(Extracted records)
┌────────

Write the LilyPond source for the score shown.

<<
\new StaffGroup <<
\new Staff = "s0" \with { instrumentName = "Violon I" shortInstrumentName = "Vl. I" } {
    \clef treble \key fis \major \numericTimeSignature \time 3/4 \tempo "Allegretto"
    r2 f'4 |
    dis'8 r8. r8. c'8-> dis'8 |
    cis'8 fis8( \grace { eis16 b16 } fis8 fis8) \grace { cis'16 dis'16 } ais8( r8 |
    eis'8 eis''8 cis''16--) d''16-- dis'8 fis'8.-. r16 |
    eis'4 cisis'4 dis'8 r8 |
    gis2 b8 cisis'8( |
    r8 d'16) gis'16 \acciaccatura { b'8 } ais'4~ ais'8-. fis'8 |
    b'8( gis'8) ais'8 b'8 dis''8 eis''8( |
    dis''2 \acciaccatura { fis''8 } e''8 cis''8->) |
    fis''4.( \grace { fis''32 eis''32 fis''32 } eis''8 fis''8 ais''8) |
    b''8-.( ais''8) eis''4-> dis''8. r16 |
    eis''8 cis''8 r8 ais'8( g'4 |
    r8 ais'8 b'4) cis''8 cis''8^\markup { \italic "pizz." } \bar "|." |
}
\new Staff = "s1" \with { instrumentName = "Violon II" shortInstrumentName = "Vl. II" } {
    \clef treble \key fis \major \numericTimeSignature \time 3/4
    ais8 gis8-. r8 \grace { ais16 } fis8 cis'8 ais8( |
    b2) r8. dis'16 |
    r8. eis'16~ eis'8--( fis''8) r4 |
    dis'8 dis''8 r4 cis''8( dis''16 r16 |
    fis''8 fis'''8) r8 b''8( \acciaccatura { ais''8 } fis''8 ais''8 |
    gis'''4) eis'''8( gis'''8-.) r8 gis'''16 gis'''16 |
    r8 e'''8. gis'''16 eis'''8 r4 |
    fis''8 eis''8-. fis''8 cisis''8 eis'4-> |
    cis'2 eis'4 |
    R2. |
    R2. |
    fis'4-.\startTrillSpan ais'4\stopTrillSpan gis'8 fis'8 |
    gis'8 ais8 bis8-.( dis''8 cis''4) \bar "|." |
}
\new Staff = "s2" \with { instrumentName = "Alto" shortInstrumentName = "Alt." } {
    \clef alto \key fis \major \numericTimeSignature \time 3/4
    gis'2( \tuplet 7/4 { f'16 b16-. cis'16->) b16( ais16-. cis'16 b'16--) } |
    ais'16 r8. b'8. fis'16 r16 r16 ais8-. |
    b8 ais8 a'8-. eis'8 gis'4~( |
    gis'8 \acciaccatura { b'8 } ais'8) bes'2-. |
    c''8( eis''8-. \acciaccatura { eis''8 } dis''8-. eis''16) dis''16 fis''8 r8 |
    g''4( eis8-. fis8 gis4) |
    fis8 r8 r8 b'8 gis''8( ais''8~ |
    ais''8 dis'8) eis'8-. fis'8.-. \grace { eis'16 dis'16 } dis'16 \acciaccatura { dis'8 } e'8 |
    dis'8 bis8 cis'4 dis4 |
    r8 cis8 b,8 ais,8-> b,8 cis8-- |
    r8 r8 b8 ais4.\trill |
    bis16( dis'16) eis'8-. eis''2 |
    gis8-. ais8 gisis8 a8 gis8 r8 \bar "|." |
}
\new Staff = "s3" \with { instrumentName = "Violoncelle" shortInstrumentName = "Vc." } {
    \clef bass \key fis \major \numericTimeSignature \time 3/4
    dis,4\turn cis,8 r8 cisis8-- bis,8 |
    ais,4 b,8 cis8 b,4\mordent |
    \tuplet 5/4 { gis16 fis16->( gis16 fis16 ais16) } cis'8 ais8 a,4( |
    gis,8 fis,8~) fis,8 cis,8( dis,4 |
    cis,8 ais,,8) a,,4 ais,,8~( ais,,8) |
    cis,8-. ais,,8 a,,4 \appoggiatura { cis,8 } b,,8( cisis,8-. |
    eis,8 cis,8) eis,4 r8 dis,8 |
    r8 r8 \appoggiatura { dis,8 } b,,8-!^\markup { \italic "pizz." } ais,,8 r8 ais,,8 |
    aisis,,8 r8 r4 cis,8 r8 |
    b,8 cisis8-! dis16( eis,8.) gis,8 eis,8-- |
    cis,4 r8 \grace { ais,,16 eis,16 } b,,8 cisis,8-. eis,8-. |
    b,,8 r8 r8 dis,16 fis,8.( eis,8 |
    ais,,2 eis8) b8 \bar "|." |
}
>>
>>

└────────

* Problem statement: Return every line above that contains the string "shortInstrumentName".

* Task result:
\new Staff = "s0" \with { instrumentName = "Violon I" shortInstrumentName = "Vl. I" } {
\new Staff = "s1" \with { instrumentName = "Violon II" shortInstrumentName = "Vl. II" } {
\new Staff = "s2" \with { instrumentName = "Alto" shortInstrumentName = "Alt." } {
\new Staff = "s3" \with { instrumentName = "Violoncelle" shortInstrumentName = "Vc." } {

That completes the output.